→ **AIM OF THE EXERCISE**: All lines from the one with "RoyalPurpleTablespoon (365,433) =>" through the final line of the records below must be written out exactly, with no other text.

→ **RECORDS FOR THIS EXERCISE**:
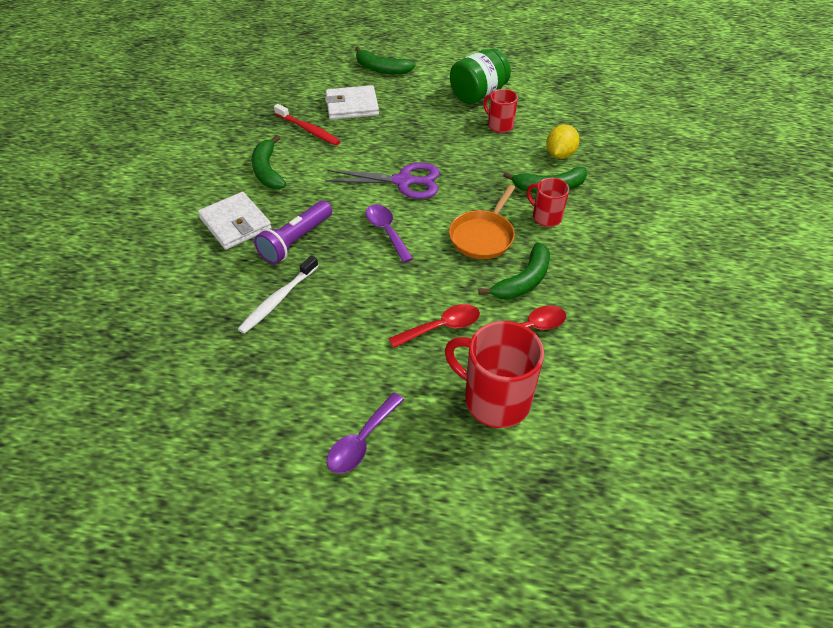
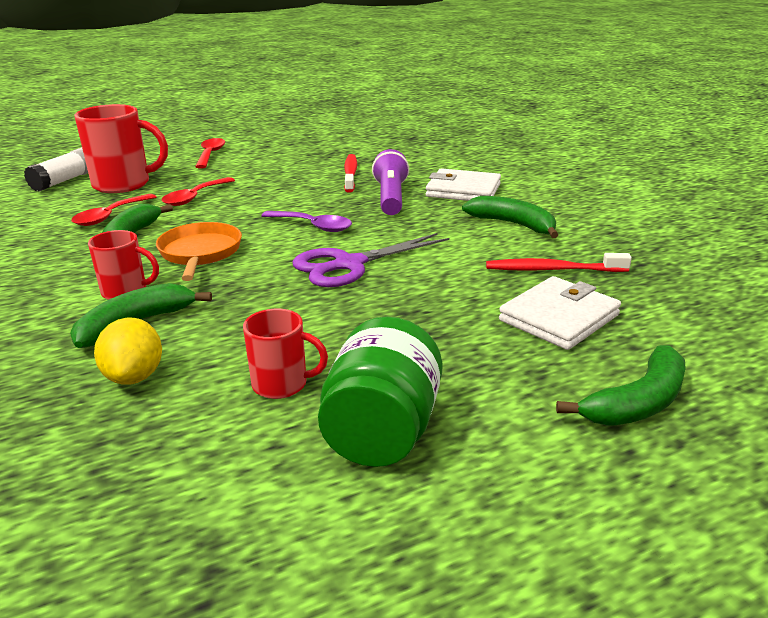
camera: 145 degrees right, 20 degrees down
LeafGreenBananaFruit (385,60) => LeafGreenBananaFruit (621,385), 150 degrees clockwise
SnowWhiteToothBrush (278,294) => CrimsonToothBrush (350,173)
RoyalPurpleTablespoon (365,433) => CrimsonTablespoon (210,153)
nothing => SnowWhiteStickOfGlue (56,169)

→ **WRITTEN ANSWER**:
RoyalPurpleTablespoon (365,433) => CrimsonTablespoon (210,153)
nothing => SnowWhiteStickOfGlue (56,169)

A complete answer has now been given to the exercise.